Task requirements
From the line containing "cyan cone D11 level 2 -> cyan cone G9 level 2" to the line containing "none -> yellow brick A7 level 1" in the entries below, reproduce every line exactly, ends included. Nothing else belongs in the copy, and no pictures.

Object correspondence data:
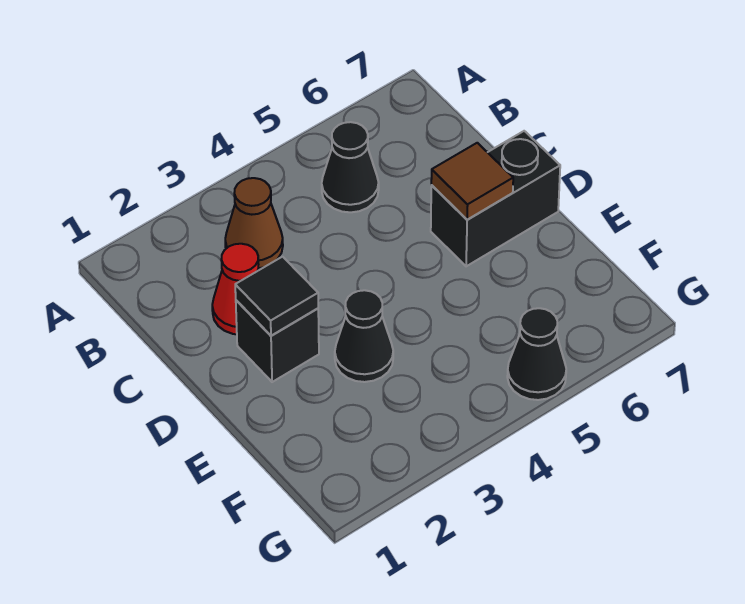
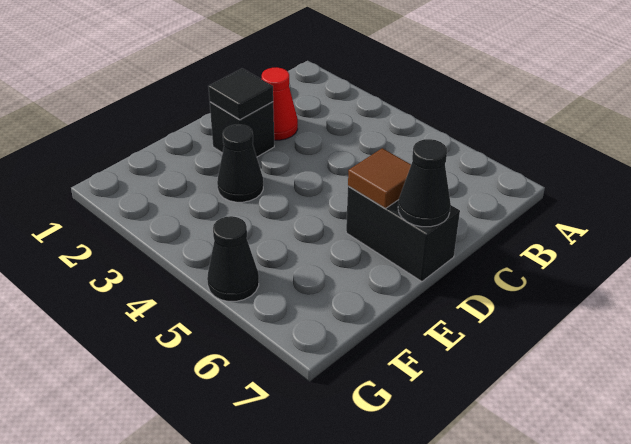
brown cone B3 level 1 -> none
black cone B5 level 1 -> black cone D7 level 2

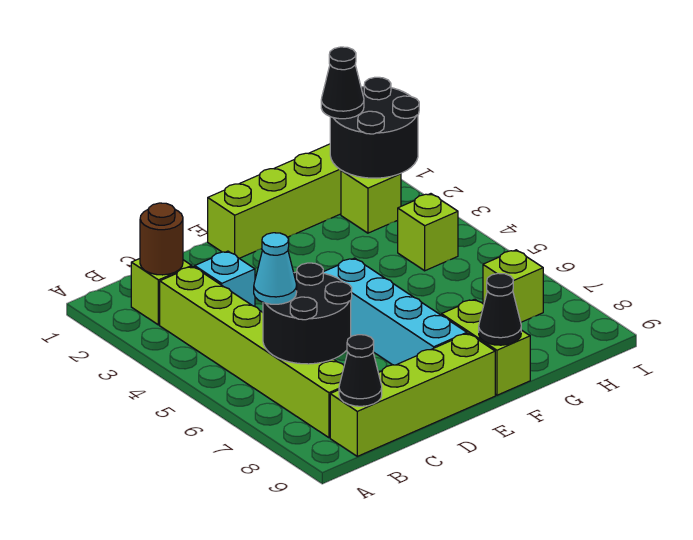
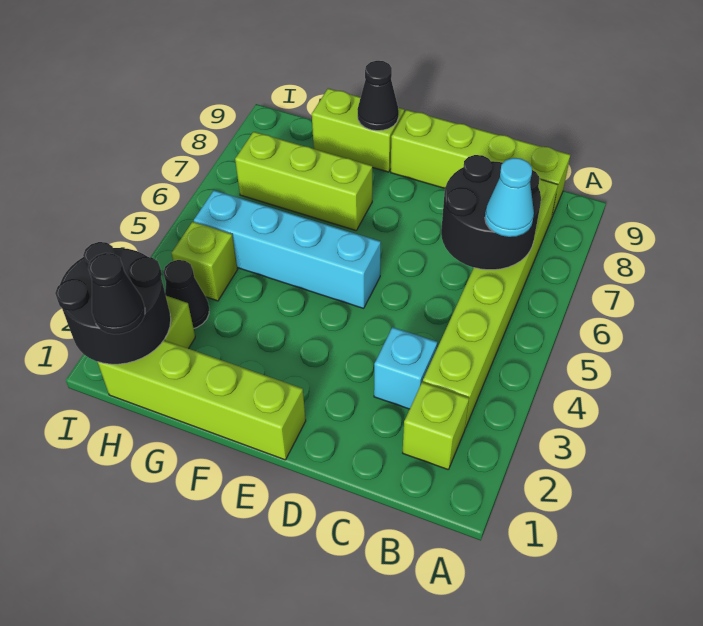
brown round brick B2 level 2 -> none
black cone B9 level 2 -> black cone H3 level 1
cyan brick E5:E8 level 1 -> cyan brick E5:H5 level 1
lime brick F8:F9 level 1 -> lime brick F9:G9 level 1
lime brick H7 level 1 -> lime brick F7:H7 level 1

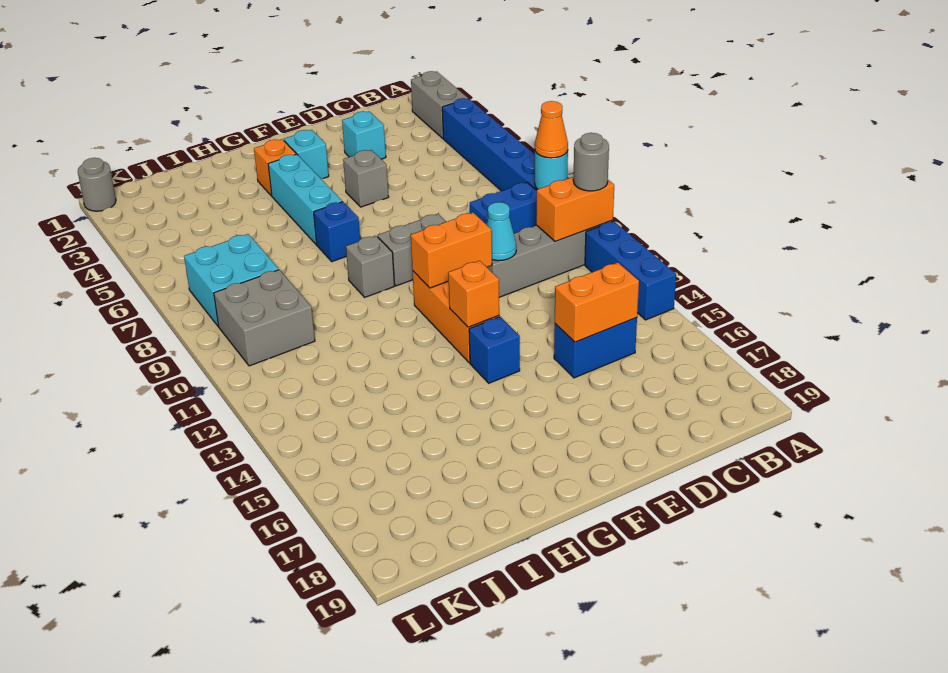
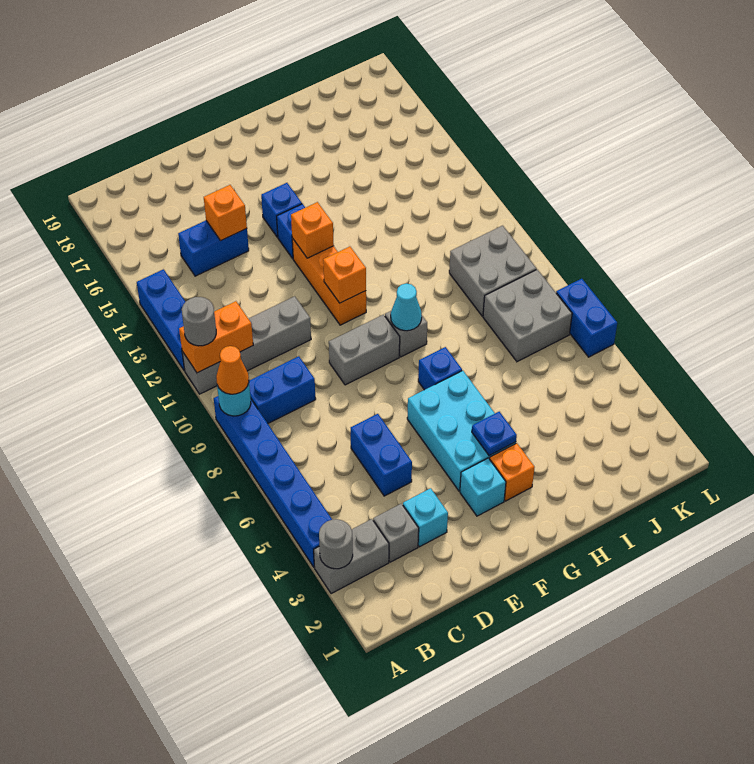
grey brick A2:A3 level 1 -> grey brick A3:B3 level 1
orange brick C15:D15 level 2 -> orange brick D15 level 2
none -> blue brick D5:D6 level 1
cyan cone D11 level 2 -> cyan cone G9 level 2
grey brick E5 level 1 -> grey brick C3 level 1
orange brick E11:F11 level 2 -> orange brick F11 level 2
none -> blue brick F15 level 1
cyan brick G4:G6 level 1 -> cyan brick F4:G6 level 1
none -> blue plate G4 level 2
cyan brick J7:K8 level 1 -> grey brick J7:K8 level 1
grey round brick L1 level 1 -> grey round brick A3 level 2
none -> blue brick L6:L7 level 1

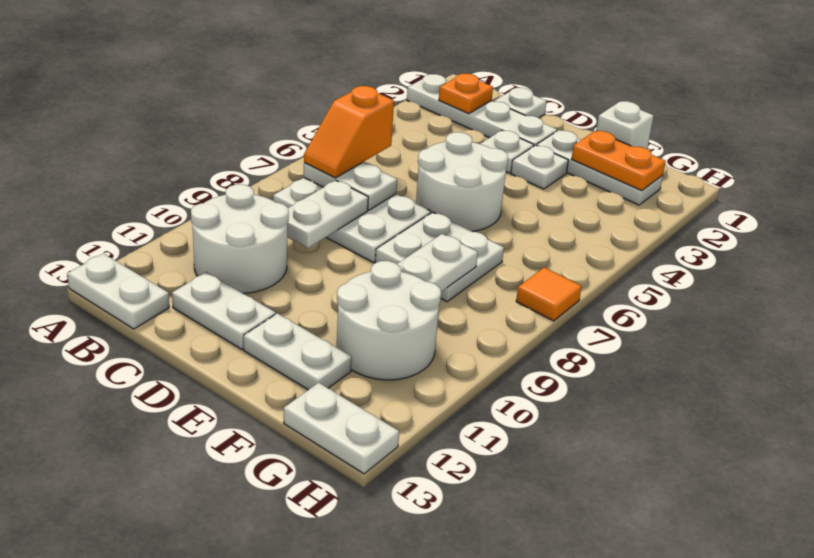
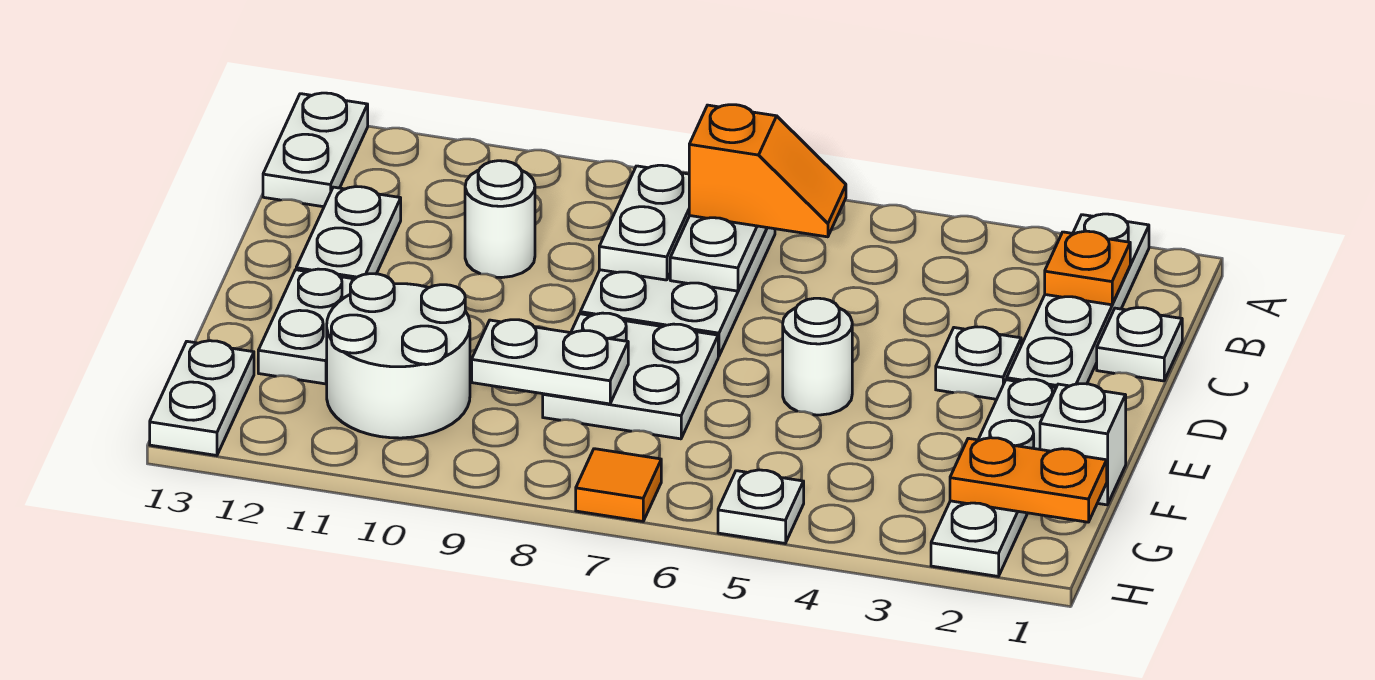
orange slope B6:B7 level 3 top 6 -> orange slope B6:B7 level 3 top 7
white round brick B10:C11 level 1 -> white round brick C10 level 1
white plate C8:C9 level 2 -> white plate B8:C8 level 2
white round brick D5:E6 level 1 -> white round brick E5 level 1
white plate E2:G2 level 1 -> white plate E2:H2 level 1
white plate E3 level 1 -> white plate H5 level 1
orange plate F2:G2 level 2 -> orange plate G1:G2 level 2

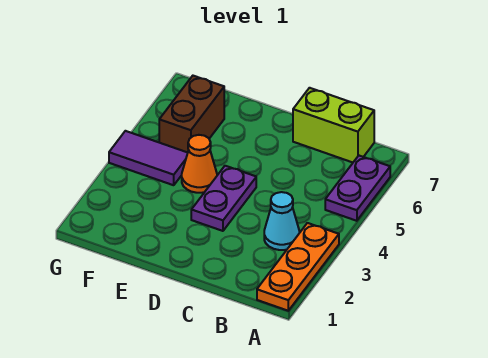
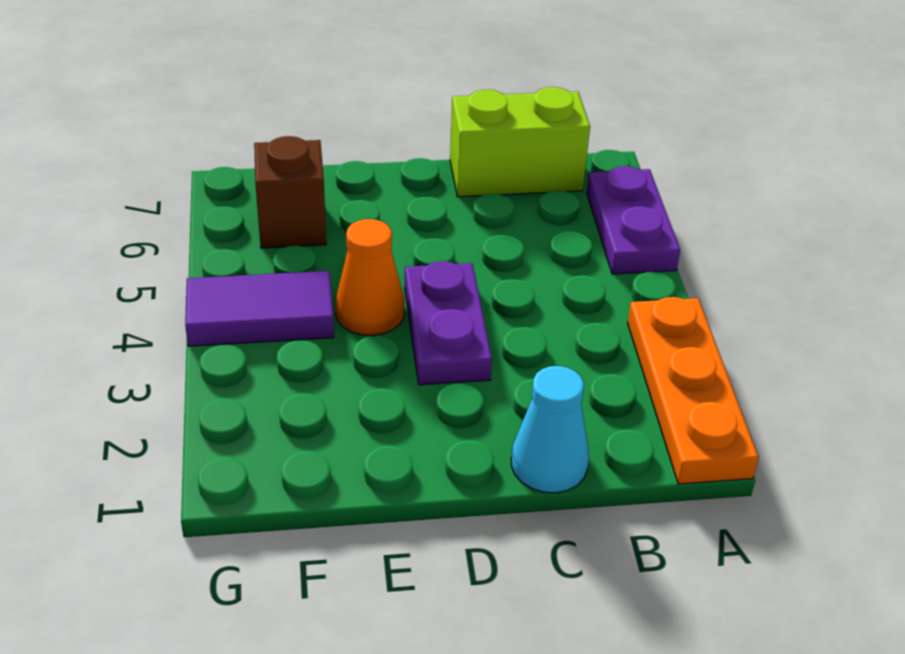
cyan cone B3 level 1 -> cyan cone C1 level 1
brown brick F5:F6 level 1 -> brown brick F6 level 1

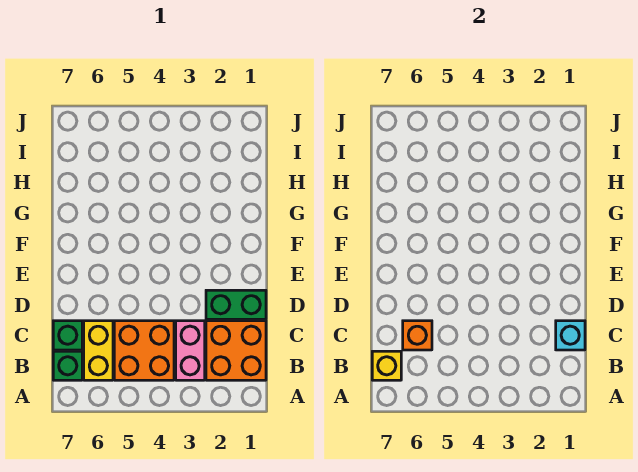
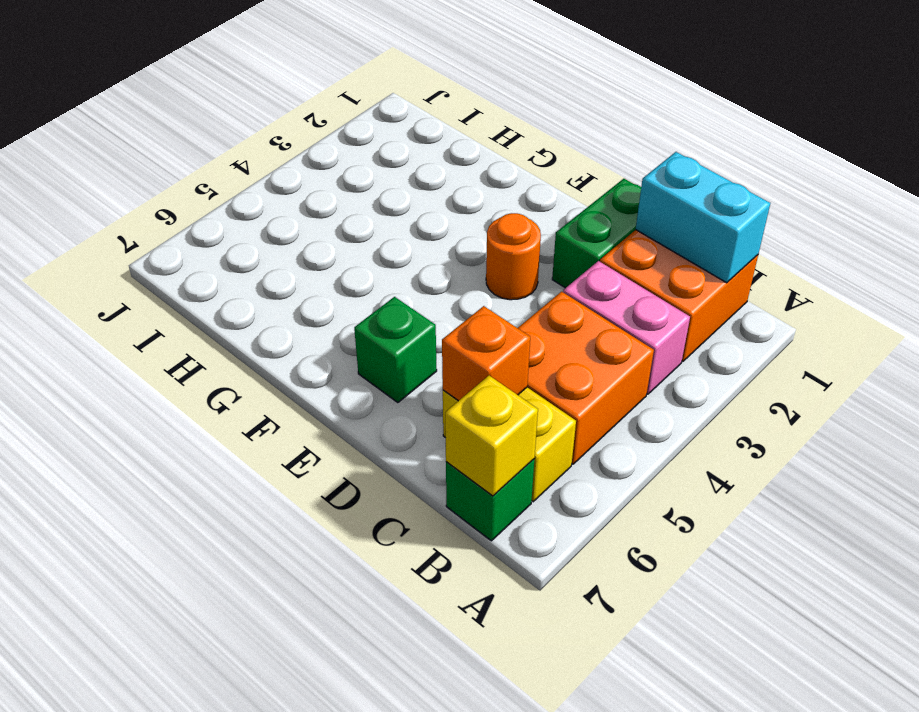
cyan brick C1 level 2 -> cyan brick B1:C1 level 2
green brick C7 level 1 -> green brick E6 level 1
none -> orange round brick E3 level 1

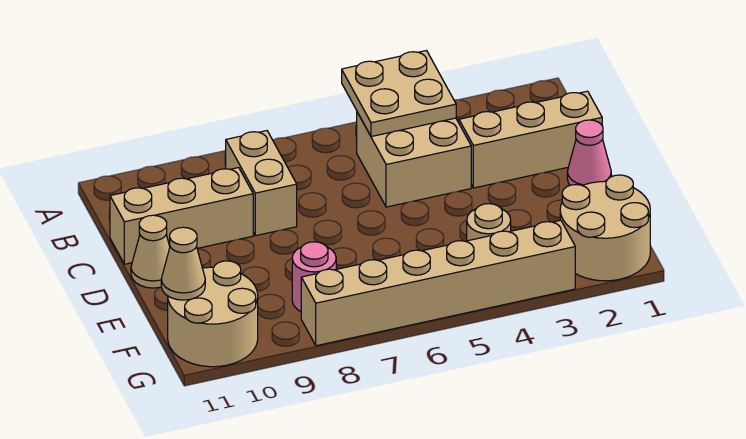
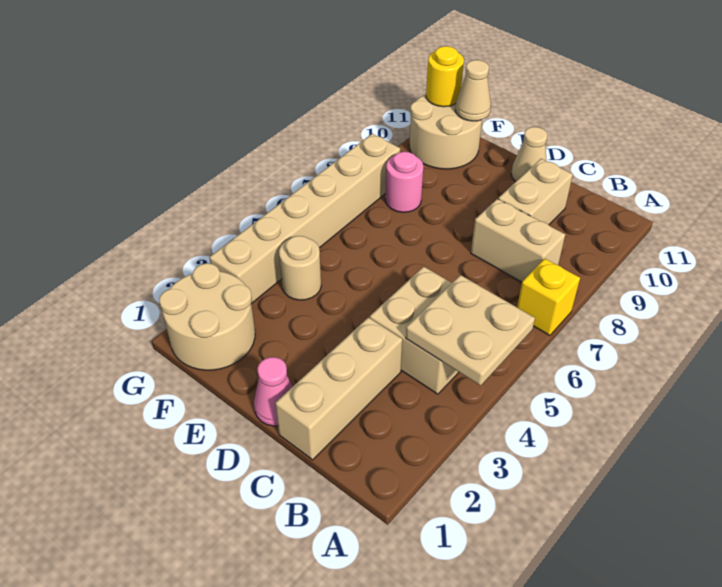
none -> yellow brick A7 level 1
tan brick C9:C11 level 1 -> tan brick C9:C10 level 1
none -> yellow round brick G11 level 2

Solution to the exercise
cyan cone D11 level 2 -> cyan cone G9 level 2
grey brick E5 level 1 -> grey brick C3 level 1
orange brick E11:F11 level 2 -> orange brick F11 level 2
none -> blue brick F15 level 1
cyan brick G4:G6 level 1 -> cyan brick F4:G6 level 1
none -> blue plate G4 level 2
cyan brick J7:K8 level 1 -> grey brick J7:K8 level 1
grey round brick L1 level 1 -> grey round brick A3 level 2
none -> blue brick L6:L7 level 1

orange slope B6:B7 level 3 top 6 -> orange slope B6:B7 level 3 top 7
white round brick B10:C11 level 1 -> white round brick C10 level 1
white plate C8:C9 level 2 -> white plate B8:C8 level 2
white round brick D5:E6 level 1 -> white round brick E5 level 1
white plate E2:G2 level 1 -> white plate E2:H2 level 1
white plate E3 level 1 -> white plate H5 level 1
orange plate F2:G2 level 2 -> orange plate G1:G2 level 2

cyan cone B3 level 1 -> cyan cone C1 level 1
brown brick F5:F6 level 1 -> brown brick F6 level 1

cyan brick C1 level 2 -> cyan brick B1:C1 level 2
green brick C7 level 1 -> green brick E6 level 1
none -> orange round brick E3 level 1

none -> yellow brick A7 level 1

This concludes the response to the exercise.